**DATA FOR PROCESSING**.

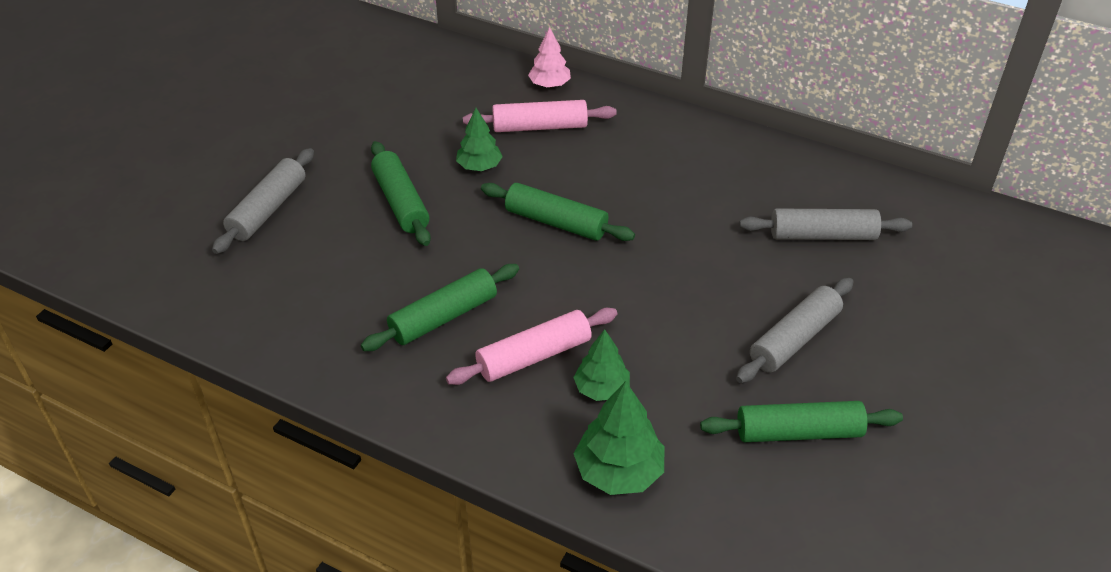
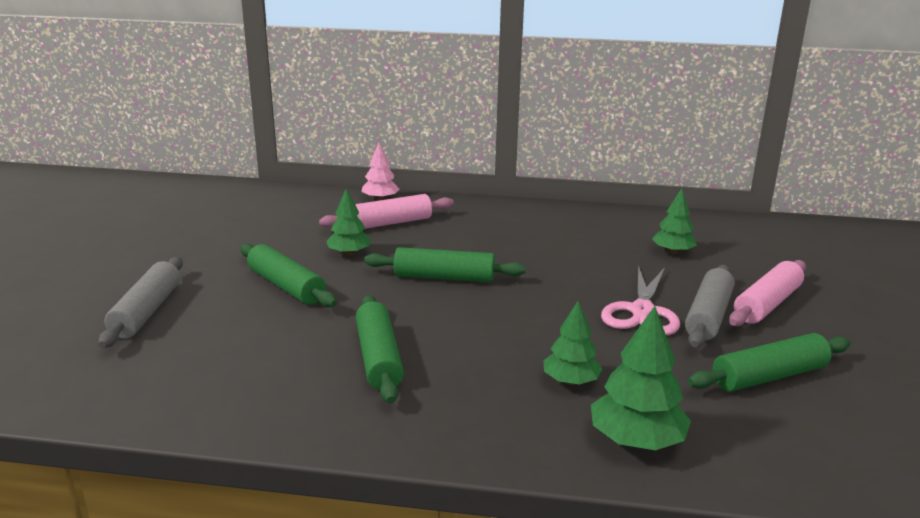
camera: 20 degrees left, 20 degrees down
green rolling pin [361,264,519,351] -> green rolling pin turned 45 degrees counterclockwise [356,295,404,404]
pink rolling pin [446,308,617,385] -> pink rolling pin moved to [729,260,806,326]
grey rolling pin [739,208,912,240] -> green tree [652,188,697,254]
none -> pink scissors [601,265,680,335]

**WHAT THE TASK REQUIRES**. Copy all the records above exactly, but leave out the pictures.

**SOLUTION FOR THIS EXERCISE**.
camera: 20 degrees left, 20 degrees down
green rolling pin [361,264,519,351] -> green rolling pin turned 45 degrees counterclockwise [356,295,404,404]
pink rolling pin [446,308,617,385] -> pink rolling pin moved to [729,260,806,326]
grey rolling pin [739,208,912,240] -> green tree [652,188,697,254]
none -> pink scissors [601,265,680,335]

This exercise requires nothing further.